■ What is expected
Return exactly, please, the lines from the one containing "blue cap: 5 -> 6" to the last line of the entries below, and nothing else, leaving pictures out.

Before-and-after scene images
- - -
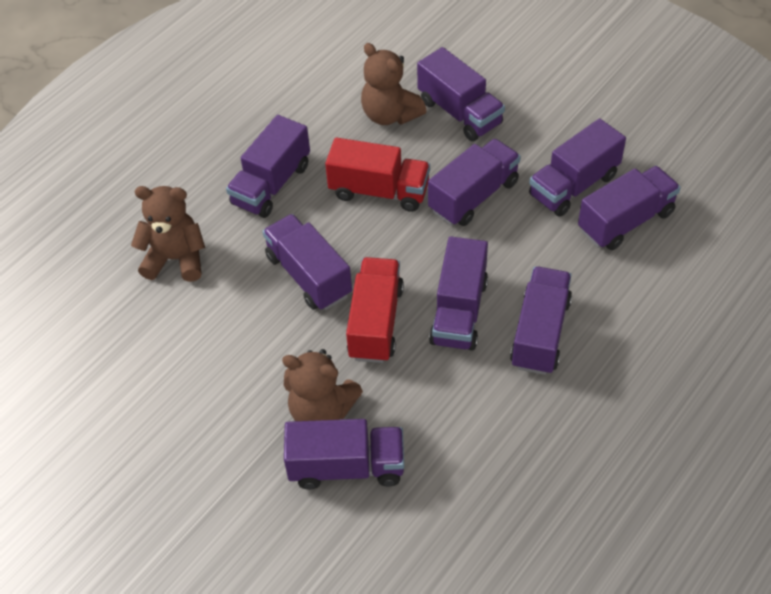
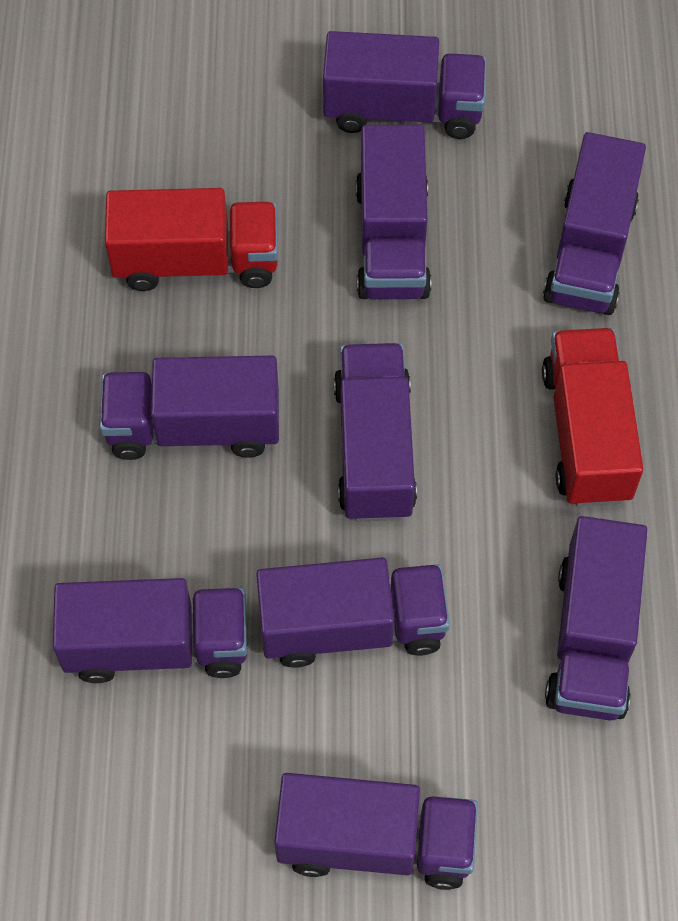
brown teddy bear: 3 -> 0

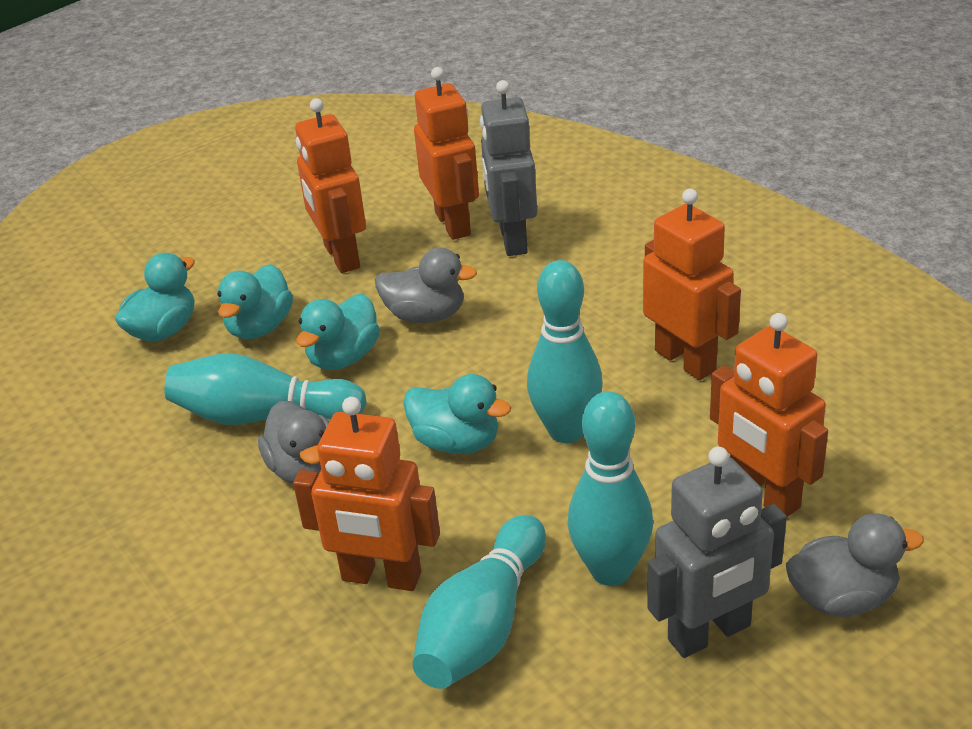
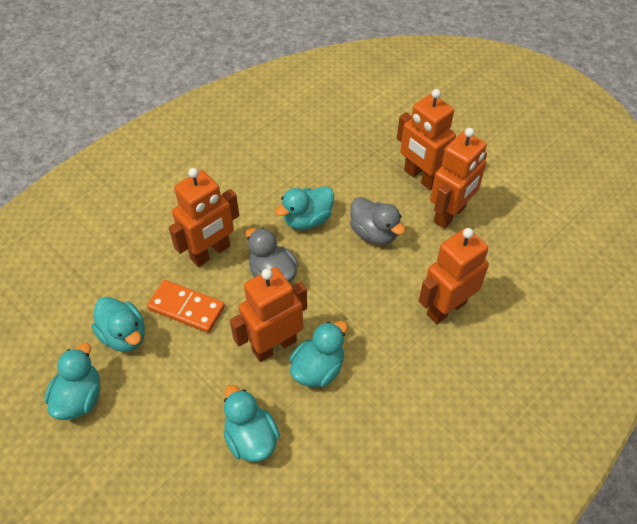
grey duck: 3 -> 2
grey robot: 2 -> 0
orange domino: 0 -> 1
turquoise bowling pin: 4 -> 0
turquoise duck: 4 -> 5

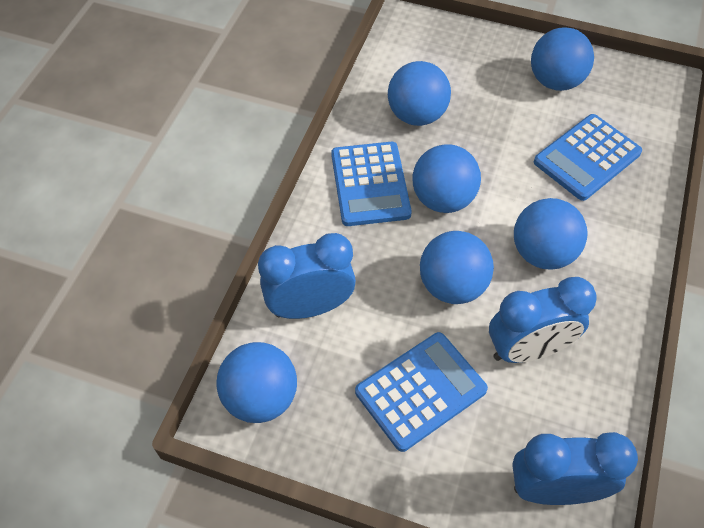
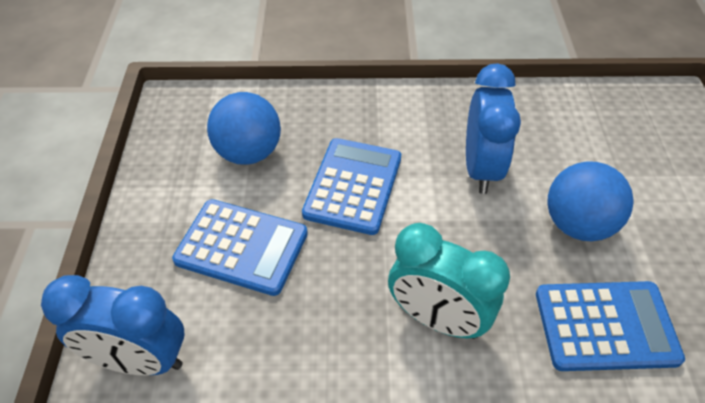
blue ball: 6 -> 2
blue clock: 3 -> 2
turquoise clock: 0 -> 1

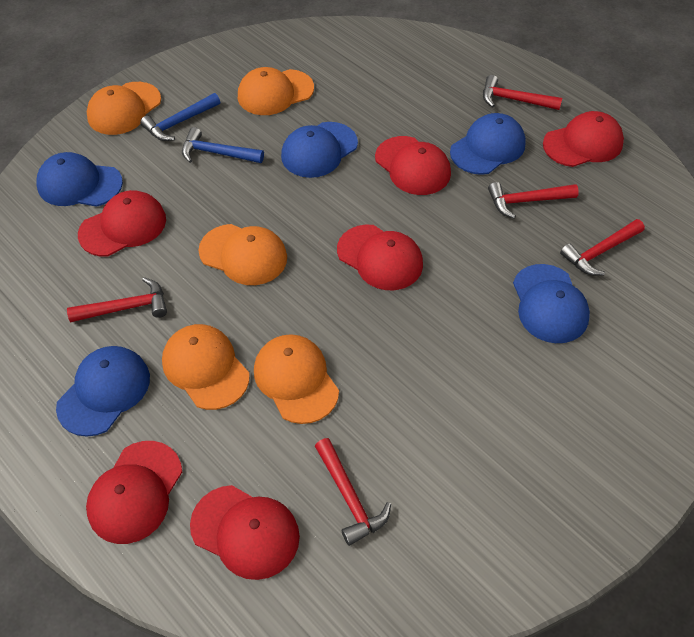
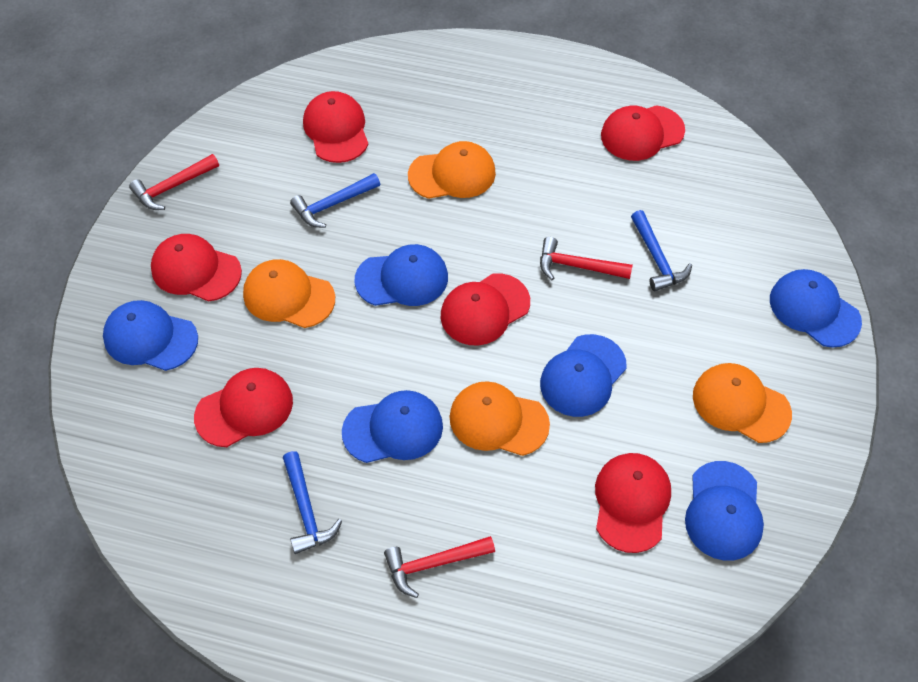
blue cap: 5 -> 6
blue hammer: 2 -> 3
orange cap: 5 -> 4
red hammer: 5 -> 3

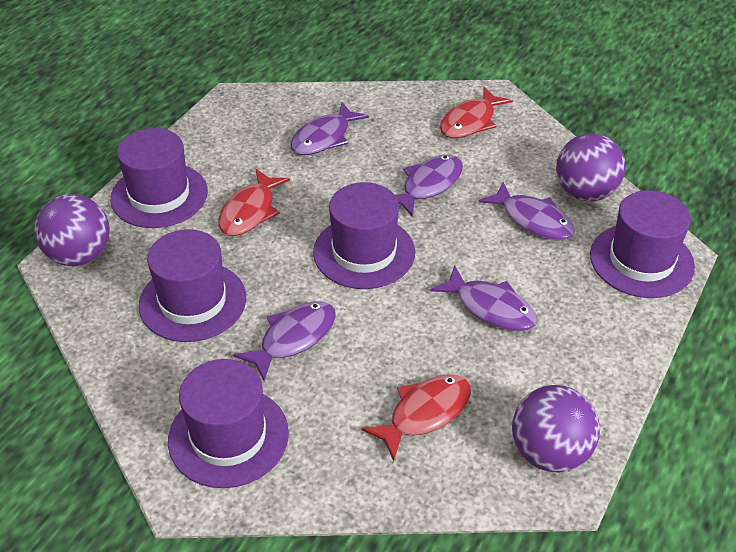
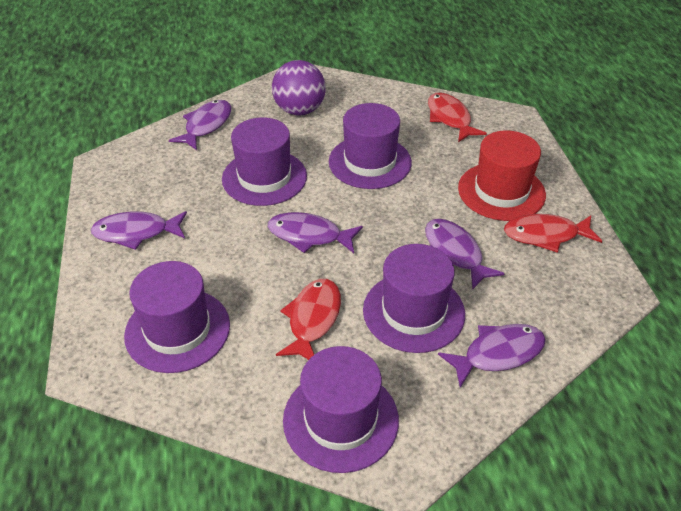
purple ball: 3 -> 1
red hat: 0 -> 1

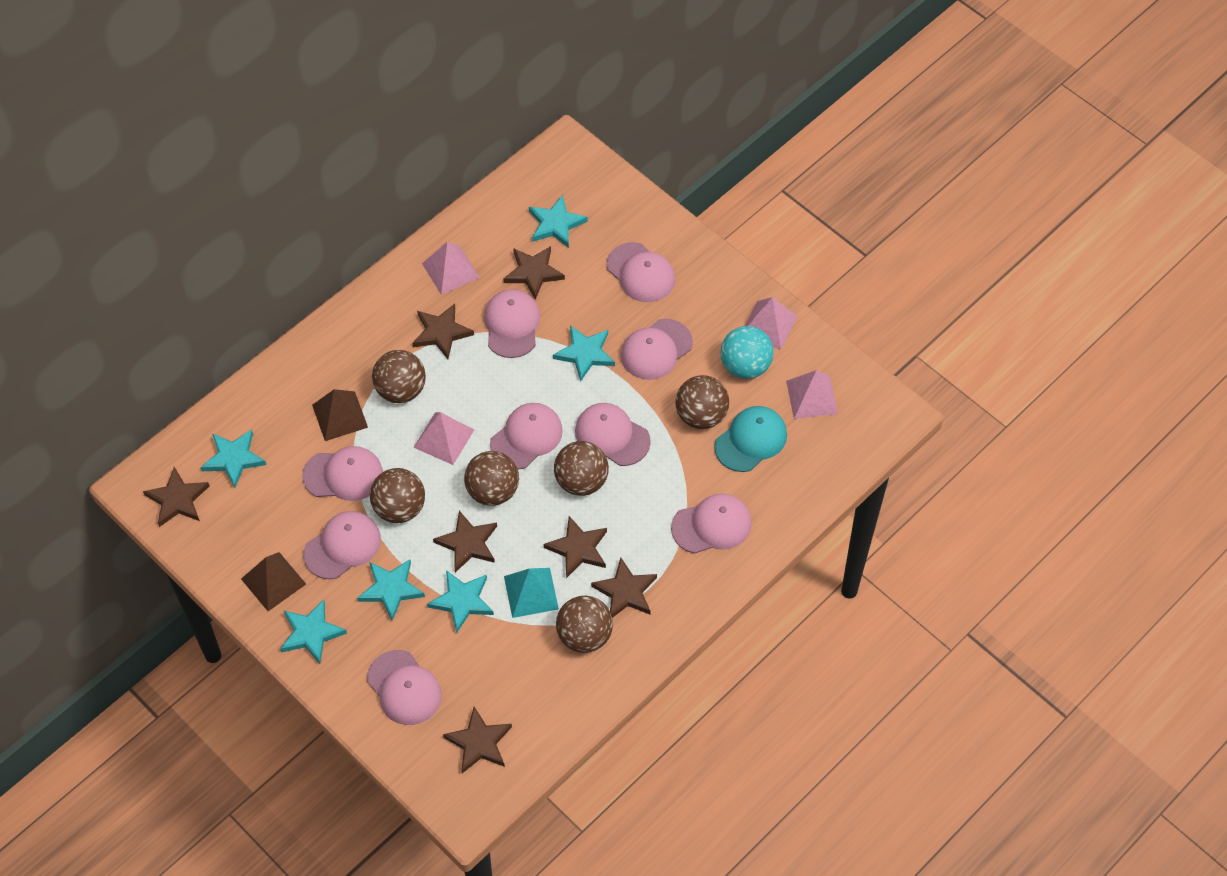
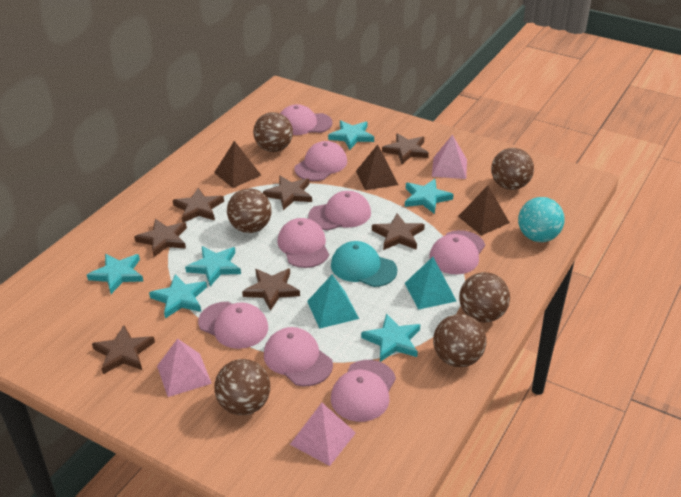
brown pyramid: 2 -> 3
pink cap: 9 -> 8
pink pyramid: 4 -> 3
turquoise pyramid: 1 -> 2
- - -
■ Result
blue cap: 5 -> 6
blue hammer: 2 -> 3
orange cap: 5 -> 4
red hammer: 5 -> 3

purple ball: 3 -> 1
red hat: 0 -> 1

brown pyramid: 2 -> 3
pink cap: 9 -> 8
pink pyramid: 4 -> 3
turquoise pyramid: 1 -> 2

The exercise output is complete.